#### Work to complete
Where "DATA" appears in a line of the entries below, that line should be copied.

#### Information shown ####

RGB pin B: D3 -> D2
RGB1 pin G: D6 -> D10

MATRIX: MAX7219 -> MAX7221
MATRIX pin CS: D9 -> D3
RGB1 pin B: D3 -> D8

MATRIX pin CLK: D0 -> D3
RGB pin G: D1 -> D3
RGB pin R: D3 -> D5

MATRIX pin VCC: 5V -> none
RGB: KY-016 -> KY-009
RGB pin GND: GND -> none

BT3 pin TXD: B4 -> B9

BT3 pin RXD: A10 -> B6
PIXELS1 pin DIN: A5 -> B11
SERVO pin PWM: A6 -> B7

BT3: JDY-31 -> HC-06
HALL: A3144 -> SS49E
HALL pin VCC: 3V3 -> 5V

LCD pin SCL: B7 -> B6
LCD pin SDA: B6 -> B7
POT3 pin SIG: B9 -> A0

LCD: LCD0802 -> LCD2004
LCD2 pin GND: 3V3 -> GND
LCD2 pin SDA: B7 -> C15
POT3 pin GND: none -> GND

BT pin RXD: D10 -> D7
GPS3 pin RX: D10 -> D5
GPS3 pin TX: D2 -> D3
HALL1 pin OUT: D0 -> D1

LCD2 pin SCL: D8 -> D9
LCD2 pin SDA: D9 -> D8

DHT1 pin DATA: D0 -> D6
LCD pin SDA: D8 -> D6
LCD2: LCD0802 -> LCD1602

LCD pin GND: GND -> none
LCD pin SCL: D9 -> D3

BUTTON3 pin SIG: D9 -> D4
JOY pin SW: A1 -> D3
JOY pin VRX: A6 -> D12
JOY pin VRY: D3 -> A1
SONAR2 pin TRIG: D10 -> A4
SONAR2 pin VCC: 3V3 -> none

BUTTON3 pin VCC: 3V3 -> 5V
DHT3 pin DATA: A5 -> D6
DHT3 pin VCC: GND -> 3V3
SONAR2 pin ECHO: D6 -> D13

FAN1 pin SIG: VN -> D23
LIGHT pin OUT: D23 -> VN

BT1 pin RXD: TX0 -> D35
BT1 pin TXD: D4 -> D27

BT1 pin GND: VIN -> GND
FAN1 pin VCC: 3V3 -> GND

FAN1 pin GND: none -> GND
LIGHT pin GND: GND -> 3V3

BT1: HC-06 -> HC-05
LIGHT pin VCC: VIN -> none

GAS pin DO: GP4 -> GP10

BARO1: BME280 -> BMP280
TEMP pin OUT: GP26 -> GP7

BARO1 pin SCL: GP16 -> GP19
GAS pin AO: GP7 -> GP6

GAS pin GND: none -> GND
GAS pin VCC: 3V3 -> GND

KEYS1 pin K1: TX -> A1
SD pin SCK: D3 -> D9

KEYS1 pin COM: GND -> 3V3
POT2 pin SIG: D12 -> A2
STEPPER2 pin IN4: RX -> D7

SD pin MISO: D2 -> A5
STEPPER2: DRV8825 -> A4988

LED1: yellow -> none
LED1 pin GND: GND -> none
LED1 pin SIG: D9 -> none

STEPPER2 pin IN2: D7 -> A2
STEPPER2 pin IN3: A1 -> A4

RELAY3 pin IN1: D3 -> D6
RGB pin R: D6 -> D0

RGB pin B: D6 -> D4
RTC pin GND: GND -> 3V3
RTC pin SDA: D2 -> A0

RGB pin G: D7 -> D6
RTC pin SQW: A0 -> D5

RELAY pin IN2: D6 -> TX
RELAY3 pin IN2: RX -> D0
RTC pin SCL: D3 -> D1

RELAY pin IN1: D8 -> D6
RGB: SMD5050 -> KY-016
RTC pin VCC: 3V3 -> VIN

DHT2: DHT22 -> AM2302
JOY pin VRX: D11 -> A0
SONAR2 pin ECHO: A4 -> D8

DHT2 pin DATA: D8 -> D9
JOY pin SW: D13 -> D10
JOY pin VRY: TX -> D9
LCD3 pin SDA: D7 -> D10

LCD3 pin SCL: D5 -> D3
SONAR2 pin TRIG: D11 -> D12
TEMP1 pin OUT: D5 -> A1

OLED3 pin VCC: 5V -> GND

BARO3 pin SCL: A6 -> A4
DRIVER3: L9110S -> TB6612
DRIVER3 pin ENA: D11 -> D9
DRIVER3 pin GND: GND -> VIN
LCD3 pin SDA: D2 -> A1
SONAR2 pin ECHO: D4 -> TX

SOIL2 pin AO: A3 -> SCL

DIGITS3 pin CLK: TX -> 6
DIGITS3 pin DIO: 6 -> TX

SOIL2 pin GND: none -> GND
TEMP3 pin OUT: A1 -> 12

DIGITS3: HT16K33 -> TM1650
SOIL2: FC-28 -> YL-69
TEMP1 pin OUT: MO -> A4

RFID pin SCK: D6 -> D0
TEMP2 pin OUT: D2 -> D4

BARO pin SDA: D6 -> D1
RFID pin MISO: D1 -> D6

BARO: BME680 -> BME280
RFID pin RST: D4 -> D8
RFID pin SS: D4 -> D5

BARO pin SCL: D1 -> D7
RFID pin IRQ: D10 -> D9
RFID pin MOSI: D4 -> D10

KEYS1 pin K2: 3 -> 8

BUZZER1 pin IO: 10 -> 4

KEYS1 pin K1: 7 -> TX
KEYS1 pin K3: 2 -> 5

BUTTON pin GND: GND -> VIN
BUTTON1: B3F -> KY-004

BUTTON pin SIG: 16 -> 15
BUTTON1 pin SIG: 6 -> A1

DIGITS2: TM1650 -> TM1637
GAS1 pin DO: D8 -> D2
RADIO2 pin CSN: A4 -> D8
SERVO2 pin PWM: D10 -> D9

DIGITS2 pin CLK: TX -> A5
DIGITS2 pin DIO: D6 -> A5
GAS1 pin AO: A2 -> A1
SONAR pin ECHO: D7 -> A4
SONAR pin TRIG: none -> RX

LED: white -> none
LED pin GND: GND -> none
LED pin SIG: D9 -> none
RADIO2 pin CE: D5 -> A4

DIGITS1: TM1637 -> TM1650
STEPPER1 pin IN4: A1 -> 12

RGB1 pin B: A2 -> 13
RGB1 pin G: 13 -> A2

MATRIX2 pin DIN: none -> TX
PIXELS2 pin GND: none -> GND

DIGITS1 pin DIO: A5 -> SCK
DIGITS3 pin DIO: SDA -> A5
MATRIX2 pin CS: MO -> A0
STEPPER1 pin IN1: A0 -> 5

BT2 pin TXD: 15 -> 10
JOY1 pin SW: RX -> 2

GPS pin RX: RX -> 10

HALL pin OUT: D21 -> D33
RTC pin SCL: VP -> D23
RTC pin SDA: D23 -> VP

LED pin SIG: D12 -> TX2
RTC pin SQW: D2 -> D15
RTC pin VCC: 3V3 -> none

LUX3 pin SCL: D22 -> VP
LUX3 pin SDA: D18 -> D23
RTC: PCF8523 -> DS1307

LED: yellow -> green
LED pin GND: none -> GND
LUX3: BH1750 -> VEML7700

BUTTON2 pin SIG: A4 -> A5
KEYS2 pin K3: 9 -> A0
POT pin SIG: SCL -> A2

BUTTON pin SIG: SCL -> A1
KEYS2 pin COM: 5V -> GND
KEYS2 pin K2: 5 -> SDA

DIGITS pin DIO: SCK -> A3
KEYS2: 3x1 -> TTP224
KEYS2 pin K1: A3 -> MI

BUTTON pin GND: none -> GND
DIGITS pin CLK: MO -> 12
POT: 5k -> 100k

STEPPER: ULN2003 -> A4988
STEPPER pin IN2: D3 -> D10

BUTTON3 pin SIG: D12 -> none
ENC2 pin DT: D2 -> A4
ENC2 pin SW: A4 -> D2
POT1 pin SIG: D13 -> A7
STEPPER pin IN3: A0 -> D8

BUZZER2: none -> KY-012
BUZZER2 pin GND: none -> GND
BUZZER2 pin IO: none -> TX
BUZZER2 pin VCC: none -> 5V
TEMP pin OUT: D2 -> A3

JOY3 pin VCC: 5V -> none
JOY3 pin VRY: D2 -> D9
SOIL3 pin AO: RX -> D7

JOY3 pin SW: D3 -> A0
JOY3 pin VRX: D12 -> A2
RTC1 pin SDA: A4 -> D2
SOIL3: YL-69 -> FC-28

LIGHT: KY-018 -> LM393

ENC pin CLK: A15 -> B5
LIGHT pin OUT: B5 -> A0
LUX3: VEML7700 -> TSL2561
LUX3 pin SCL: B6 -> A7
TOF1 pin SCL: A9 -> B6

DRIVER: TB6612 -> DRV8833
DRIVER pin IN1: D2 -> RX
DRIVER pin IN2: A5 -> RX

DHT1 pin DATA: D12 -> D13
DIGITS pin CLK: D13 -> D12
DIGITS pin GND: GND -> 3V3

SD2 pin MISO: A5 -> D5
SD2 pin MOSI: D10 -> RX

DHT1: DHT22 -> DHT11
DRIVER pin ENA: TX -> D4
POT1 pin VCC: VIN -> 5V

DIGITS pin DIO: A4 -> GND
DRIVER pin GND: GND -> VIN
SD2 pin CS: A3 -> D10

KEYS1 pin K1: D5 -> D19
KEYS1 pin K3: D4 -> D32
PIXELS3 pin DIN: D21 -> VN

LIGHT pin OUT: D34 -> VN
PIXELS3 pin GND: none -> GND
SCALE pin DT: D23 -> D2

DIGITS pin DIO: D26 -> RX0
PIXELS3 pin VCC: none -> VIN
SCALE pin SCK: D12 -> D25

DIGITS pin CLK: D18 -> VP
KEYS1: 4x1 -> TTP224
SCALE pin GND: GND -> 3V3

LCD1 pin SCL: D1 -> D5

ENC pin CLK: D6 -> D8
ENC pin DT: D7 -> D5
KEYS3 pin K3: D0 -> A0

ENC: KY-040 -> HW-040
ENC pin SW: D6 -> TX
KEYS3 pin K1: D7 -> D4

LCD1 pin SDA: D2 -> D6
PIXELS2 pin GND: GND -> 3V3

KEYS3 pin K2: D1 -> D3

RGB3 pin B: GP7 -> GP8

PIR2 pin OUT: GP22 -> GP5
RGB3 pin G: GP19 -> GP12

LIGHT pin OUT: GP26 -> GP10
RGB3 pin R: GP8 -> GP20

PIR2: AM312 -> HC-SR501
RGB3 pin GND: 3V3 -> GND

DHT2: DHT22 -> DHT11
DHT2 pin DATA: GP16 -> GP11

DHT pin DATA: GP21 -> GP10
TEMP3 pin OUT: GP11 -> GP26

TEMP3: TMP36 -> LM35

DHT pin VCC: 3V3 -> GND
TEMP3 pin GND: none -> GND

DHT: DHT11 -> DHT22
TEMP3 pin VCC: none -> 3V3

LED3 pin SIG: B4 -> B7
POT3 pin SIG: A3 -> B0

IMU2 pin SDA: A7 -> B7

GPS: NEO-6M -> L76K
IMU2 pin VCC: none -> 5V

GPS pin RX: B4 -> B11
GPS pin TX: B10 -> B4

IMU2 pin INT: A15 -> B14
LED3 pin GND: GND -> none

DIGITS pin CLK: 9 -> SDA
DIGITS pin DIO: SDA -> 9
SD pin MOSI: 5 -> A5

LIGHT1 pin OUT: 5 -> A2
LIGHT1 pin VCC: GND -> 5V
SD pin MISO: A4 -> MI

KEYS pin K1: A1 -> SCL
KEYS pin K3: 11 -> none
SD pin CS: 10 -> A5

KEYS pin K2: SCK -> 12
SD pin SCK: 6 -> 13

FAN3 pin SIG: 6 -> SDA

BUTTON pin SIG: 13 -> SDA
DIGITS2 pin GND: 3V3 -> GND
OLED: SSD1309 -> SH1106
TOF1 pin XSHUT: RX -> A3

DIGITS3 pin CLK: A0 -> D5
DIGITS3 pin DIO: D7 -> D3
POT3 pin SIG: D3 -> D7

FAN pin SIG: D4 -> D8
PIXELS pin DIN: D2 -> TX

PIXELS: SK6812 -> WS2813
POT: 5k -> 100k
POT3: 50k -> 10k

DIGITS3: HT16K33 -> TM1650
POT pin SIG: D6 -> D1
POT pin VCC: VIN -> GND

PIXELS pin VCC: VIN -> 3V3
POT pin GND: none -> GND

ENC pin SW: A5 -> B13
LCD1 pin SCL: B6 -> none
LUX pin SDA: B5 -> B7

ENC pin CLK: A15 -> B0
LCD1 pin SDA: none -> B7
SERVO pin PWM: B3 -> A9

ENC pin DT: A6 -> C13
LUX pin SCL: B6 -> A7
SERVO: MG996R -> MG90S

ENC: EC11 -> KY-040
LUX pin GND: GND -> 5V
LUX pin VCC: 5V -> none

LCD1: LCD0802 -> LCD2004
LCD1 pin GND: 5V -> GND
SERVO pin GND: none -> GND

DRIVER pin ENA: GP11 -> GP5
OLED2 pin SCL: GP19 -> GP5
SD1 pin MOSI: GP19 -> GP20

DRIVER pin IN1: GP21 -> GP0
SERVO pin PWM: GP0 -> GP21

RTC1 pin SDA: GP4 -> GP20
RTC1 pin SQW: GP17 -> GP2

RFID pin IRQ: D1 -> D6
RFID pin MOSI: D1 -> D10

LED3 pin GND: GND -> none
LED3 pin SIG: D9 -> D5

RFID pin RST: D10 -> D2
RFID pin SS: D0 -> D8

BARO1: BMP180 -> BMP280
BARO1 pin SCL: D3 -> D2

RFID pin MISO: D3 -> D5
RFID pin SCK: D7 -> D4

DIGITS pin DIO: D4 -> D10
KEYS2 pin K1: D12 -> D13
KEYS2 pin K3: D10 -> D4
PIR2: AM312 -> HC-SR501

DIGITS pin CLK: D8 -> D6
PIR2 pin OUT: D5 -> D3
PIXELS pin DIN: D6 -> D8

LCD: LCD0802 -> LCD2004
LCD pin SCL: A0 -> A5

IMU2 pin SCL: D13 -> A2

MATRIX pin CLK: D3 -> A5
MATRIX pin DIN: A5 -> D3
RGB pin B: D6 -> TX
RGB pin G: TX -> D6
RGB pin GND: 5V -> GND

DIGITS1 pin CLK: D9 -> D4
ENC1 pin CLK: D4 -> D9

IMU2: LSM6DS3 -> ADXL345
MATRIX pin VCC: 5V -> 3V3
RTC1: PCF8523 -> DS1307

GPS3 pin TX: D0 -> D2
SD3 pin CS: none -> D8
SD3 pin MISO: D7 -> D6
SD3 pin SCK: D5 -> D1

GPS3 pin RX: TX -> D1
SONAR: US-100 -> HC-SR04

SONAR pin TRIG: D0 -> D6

####

#### Response
DHT1 pin DATA: D0 -> D6
DHT3 pin DATA: A5 -> D6
DHT2 pin DATA: D8 -> D9
DHT1 pin DATA: D12 -> D13
DHT2 pin DATA: GP16 -> GP11
DHT pin DATA: GP21 -> GP10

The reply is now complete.